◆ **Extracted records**

--------

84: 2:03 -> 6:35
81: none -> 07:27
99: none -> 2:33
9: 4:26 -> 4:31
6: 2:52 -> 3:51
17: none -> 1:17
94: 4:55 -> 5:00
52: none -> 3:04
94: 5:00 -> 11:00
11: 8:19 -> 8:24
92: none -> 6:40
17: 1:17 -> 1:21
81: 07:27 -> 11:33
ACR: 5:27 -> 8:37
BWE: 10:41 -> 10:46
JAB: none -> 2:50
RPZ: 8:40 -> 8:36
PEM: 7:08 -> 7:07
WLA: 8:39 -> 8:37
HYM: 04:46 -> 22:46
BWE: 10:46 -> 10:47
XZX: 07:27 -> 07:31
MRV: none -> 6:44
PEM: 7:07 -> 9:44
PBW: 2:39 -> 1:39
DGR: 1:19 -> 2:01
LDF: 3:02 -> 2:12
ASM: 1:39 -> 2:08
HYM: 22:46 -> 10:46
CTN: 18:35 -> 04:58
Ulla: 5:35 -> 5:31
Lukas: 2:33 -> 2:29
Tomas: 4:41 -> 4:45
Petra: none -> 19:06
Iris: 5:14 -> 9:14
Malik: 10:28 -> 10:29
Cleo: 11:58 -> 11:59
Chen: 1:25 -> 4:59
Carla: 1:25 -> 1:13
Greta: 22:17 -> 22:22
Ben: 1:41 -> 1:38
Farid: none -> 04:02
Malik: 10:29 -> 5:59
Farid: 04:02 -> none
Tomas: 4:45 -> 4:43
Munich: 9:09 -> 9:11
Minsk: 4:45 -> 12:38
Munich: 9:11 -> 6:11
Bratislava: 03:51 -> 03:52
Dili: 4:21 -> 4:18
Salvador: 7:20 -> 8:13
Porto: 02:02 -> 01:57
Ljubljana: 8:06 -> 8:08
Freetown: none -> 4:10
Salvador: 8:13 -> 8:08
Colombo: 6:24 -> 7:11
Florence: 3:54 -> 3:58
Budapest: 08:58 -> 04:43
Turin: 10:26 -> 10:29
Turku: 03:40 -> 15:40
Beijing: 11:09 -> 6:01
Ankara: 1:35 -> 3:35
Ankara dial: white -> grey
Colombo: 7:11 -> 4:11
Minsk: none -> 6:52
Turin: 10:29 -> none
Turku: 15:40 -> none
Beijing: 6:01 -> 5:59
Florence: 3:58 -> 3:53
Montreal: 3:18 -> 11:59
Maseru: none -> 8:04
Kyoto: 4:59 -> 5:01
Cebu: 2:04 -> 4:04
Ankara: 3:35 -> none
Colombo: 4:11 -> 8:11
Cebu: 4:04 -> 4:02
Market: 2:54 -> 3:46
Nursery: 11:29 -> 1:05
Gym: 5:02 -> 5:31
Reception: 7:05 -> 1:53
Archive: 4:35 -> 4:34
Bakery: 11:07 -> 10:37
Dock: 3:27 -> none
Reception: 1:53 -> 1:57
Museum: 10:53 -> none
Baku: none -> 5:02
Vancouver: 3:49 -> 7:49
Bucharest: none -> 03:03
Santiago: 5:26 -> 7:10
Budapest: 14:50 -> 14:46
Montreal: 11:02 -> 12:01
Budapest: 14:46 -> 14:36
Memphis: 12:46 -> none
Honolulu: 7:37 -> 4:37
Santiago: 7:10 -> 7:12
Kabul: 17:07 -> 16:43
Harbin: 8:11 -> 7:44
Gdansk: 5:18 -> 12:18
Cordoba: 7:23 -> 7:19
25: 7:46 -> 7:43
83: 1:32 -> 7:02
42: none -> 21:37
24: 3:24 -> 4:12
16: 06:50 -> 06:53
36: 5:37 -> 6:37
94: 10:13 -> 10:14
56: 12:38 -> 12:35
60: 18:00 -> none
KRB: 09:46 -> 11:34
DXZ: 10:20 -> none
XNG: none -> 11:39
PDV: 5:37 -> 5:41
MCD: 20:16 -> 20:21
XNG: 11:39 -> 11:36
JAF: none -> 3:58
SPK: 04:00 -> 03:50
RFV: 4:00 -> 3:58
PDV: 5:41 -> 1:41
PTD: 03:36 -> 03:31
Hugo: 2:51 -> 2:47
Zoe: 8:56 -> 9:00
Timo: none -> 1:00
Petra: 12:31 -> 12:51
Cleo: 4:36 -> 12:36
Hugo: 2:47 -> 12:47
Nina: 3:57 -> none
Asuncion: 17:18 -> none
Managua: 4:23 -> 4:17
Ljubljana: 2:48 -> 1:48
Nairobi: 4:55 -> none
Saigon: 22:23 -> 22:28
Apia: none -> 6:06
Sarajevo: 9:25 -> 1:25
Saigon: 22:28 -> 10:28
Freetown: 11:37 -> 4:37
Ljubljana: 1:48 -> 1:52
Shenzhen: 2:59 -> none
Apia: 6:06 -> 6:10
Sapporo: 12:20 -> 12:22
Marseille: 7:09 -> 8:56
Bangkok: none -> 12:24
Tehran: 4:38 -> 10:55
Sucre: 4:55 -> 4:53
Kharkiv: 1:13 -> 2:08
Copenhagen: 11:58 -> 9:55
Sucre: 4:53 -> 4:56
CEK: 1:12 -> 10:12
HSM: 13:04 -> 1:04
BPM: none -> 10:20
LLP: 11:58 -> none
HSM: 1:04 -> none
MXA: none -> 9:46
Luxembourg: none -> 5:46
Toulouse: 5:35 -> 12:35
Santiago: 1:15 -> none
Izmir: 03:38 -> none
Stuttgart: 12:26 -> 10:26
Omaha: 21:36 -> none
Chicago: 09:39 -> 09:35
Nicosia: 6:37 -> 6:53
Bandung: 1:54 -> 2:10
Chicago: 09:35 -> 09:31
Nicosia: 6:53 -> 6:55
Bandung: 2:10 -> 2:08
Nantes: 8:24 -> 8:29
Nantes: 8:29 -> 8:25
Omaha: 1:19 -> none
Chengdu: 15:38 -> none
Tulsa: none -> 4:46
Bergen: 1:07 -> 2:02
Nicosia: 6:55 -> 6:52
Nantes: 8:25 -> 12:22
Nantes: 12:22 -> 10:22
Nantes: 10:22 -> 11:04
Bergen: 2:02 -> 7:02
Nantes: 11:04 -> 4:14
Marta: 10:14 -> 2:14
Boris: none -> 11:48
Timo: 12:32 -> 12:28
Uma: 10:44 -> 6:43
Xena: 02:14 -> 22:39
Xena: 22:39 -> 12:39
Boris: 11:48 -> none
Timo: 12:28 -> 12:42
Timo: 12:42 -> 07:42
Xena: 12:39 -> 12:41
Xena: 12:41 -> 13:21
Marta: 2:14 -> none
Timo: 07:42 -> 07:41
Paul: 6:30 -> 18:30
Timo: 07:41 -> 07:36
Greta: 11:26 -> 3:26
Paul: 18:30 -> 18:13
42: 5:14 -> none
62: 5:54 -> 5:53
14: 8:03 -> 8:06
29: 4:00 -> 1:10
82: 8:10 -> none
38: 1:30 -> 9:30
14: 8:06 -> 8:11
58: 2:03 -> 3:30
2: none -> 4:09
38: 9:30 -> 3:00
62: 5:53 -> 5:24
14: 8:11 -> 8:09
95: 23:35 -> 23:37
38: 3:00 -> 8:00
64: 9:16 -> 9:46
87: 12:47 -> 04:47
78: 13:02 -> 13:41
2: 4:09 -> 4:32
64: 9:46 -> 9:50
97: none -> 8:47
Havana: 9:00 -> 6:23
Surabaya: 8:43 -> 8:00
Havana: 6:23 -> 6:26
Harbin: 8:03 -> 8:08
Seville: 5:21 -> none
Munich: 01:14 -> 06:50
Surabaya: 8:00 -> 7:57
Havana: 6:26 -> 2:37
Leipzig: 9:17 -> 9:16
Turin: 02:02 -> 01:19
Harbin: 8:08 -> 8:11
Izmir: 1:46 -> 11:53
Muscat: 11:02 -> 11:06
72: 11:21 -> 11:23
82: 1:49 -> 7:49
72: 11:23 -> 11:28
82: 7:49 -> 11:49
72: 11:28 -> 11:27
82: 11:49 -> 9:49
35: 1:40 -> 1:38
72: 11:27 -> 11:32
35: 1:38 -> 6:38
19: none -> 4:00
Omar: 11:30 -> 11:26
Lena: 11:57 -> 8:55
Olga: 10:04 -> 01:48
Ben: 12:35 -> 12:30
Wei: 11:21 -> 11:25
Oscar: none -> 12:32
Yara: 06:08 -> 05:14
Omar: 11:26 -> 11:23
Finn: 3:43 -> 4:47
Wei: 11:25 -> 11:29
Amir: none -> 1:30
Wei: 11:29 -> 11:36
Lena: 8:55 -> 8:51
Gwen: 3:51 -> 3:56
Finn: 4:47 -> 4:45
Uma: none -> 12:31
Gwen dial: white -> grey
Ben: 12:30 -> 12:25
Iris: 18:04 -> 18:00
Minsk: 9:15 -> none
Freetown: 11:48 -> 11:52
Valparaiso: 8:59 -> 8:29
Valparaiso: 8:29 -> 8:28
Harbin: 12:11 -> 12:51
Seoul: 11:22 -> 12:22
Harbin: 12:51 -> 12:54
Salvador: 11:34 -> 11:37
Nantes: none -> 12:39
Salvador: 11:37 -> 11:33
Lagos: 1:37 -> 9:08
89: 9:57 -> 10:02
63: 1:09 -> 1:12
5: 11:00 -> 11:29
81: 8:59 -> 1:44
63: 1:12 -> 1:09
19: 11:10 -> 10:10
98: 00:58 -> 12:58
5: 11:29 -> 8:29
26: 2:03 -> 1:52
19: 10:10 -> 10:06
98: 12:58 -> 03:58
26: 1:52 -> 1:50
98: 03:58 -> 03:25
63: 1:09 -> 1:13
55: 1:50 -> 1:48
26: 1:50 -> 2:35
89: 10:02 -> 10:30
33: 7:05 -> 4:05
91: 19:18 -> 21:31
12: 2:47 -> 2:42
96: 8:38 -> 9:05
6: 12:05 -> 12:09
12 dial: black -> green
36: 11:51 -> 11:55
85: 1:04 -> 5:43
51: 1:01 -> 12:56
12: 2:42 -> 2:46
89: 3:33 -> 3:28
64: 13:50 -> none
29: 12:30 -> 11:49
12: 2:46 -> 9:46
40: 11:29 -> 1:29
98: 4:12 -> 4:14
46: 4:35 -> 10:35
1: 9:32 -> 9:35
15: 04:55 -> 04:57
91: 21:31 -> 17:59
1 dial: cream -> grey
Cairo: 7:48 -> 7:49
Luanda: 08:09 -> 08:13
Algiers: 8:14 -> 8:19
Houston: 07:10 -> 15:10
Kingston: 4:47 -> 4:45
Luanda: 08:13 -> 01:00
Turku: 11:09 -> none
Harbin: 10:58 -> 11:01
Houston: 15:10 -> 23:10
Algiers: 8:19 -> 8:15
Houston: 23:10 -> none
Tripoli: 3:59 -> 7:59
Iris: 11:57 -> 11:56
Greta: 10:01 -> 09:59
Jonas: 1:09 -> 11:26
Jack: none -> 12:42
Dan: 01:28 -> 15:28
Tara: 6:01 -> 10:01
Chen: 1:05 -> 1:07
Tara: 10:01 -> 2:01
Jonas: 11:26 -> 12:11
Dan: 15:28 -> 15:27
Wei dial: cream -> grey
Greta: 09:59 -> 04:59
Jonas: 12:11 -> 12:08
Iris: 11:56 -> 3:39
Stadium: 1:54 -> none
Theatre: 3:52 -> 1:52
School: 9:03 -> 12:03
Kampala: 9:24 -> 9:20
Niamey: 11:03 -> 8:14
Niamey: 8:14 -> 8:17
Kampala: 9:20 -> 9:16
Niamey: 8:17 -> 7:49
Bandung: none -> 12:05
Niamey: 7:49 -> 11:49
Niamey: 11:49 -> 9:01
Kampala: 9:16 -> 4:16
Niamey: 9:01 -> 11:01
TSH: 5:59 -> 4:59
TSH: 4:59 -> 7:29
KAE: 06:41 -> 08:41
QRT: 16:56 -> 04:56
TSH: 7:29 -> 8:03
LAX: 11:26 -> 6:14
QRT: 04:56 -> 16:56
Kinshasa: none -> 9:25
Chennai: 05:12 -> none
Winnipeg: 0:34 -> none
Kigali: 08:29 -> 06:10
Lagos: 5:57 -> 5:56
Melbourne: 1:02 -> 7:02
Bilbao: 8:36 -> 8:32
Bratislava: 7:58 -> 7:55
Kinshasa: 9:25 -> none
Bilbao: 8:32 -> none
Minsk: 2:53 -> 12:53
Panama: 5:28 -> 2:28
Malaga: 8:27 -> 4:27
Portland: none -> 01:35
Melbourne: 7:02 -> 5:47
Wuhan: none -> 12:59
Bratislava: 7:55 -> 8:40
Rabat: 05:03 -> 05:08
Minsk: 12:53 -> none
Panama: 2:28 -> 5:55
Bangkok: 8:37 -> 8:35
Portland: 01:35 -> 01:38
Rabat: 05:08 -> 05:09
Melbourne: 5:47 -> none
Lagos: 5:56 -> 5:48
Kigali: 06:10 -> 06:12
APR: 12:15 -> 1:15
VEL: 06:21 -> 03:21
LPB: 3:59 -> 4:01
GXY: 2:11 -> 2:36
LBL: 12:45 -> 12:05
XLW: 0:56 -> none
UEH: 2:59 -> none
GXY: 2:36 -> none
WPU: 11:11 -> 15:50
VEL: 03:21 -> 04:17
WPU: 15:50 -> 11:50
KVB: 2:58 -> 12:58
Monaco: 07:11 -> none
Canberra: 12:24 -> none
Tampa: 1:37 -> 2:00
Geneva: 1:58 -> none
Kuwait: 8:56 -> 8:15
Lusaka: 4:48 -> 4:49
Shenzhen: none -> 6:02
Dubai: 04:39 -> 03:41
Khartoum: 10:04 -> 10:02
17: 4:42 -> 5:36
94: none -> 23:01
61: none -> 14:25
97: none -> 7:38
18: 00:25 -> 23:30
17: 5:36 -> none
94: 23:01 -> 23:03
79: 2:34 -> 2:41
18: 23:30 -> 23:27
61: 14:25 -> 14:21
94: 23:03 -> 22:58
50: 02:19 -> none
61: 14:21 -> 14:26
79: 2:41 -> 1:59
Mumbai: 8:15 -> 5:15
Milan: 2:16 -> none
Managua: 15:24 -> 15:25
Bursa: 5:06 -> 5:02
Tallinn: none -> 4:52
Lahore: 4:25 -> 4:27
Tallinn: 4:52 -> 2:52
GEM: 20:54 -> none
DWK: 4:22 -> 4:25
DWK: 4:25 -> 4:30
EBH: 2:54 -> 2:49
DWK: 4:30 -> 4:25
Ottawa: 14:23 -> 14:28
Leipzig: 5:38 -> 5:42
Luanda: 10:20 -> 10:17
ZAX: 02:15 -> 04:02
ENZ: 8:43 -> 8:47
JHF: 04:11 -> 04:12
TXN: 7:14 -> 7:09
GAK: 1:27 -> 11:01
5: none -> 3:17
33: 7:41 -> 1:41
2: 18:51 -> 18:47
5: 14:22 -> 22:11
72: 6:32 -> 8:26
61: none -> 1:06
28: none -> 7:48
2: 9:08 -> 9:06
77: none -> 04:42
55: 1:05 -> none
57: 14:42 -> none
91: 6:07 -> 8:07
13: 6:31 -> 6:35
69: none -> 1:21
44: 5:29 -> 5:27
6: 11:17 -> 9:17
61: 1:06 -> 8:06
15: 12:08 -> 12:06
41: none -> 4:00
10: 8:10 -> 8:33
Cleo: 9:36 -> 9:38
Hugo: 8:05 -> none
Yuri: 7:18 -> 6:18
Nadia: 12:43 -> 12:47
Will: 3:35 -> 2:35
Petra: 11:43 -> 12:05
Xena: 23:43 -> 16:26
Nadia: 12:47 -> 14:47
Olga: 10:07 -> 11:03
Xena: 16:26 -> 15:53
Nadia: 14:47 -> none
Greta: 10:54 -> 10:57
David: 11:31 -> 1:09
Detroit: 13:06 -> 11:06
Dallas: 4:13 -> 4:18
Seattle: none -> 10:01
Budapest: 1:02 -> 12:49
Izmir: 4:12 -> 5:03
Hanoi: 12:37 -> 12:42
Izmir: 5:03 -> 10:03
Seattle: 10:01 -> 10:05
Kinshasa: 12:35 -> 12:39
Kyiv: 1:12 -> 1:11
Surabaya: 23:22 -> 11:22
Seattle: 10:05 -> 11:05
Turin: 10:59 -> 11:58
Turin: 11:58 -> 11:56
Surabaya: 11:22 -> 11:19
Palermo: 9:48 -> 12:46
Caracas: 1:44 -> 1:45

--------

Write out the lines above as a numbered list, starting with the very first line and stopping after the one that contains "RFV: 4:00 -> 3:58". Leave out blank lines.

◆ **Task solution**
1. 84: 2:03 -> 6:35
2. 81: none -> 07:27
3. 99: none -> 2:33
4. 9: 4:26 -> 4:31
5. 6: 2:52 -> 3:51
6. 17: none -> 1:17
7. 94: 4:55 -> 5:00
8. 52: none -> 3:04
9. 94: 5:00 -> 11:00
10. 11: 8:19 -> 8:24
11. 92: none -> 6:40
12. 17: 1:17 -> 1:21
13. 81: 07:27 -> 11:33
14. ACR: 5:27 -> 8:37
15. BWE: 10:41 -> 10:46
16. JAB: none -> 2:50
17. RPZ: 8:40 -> 8:36
18. PEM: 7:08 -> 7:07
19. WLA: 8:39 -> 8:37
20. HYM: 04:46 -> 22:46
21. BWE: 10:46 -> 10:47
22. XZX: 07:27 -> 07:31
23. MRV: none -> 6:44
24. PEM: 7:07 -> 9:44
25. PBW: 2:39 -> 1:39
26. DGR: 1:19 -> 2:01
27. LDF: 3:02 -> 2:12
28. ASM: 1:39 -> 2:08
29. HYM: 22:46 -> 10:46
30. CTN: 18:35 -> 04:58
31. Ulla: 5:35 -> 5:31
32. Lukas: 2:33 -> 2:29
33. Tomas: 4:41 -> 4:45
34. Petra: none -> 19:06
35. Iris: 5:14 -> 9:14
36. Malik: 10:28 -> 10:29
37. Cleo: 11:58 -> 11:59
38. Chen: 1:25 -> 4:59
39. Carla: 1:25 -> 1:13
40. Greta: 22:17 -> 22:22
41. Ben: 1:41 -> 1:38
42. Farid: none -> 04:02
43. Malik: 10:29 -> 5:59
44. Farid: 04:02 -> none
45. Tomas: 4:45 -> 4:43
46. Munich: 9:09 -> 9:11
47. Minsk: 4:45 -> 12:38
48. Munich: 9:11 -> 6:11
49. Bratislava: 03:51 -> 03:52
50. Dili: 4:21 -> 4:18
51. Salvador: 7:20 -> 8:13
52. Porto: 02:02 -> 01:57
53. Ljubljana: 8:06 -> 8:08
54. Freetown: none -> 4:10
55. Salvador: 8:13 -> 8:08
56. Colombo: 6:24 -> 7:11
57. Florence: 3:54 -> 3:58
58. Budapest: 08:58 -> 04:43
59. Turin: 10:26 -> 10:29
60. Turku: 03:40 -> 15:40
61. Beijing: 11:09 -> 6:01
62. Ankara: 1:35 -> 3:35
63. Ankara dial: white -> grey
64. Colombo: 7:11 -> 4:11
65. Minsk: none -> 6:52
66. Turin: 10:29 -> none
67. Turku: 15:40 -> none
68. Beijing: 6:01 -> 5:59
69. Florence: 3:58 -> 3:53
70. Montreal: 3:18 -> 11:59
71. Maseru: none -> 8:04
72. Kyoto: 4:59 -> 5:01
73. Cebu: 2:04 -> 4:04
74. Ankara: 3:35 -> none
75. Colombo: 4:11 -> 8:11
76. Cebu: 4:04 -> 4:02
77. Market: 2:54 -> 3:46
78. Nursery: 11:29 -> 1:05
79. Gym: 5:02 -> 5:31
80. Reception: 7:05 -> 1:53
81. Archive: 4:35 -> 4:34
82. Bakery: 11:07 -> 10:37
83. Dock: 3:27 -> none
84. Reception: 1:53 -> 1:57
85. Museum: 10:53 -> none
86. Baku: none -> 5:02
87. Vancouver: 3:49 -> 7:49
88. Bucharest: none -> 03:03
89. Santiago: 5:26 -> 7:10
90. Budapest: 14:50 -> 14:46
91. Montreal: 11:02 -> 12:01
92. Budapest: 14:46 -> 14:36
93. Memphis: 12:46 -> none
94. Honolulu: 7:37 -> 4:37
95. Santiago: 7:10 -> 7:12
96. Kabul: 17:07 -> 16:43
97. Harbin: 8:11 -> 7:44
98. Gdansk: 5:18 -> 12:18
99. Cordoba: 7:23 -> 7:19
100. 25: 7:46 -> 7:43
101. 83: 1:32 -> 7:02
102. 42: none -> 21:37
103. 24: 3:24 -> 4:12
104. 16: 06:50 -> 06:53
105. 36: 5:37 -> 6:37
106. 94: 10:13 -> 10:14
107. 56: 12:38 -> 12:35
108. 60: 18:00 -> none
109. KRB: 09:46 -> 11:34
110. DXZ: 10:20 -> none
111. XNG: none -> 11:39
112. PDV: 5:37 -> 5:41
113. MCD: 20:16 -> 20:21
114. XNG: 11:39 -> 11:36
115. JAF: none -> 3:58
116. SPK: 04:00 -> 03:50
117. RFV: 4:00 -> 3:58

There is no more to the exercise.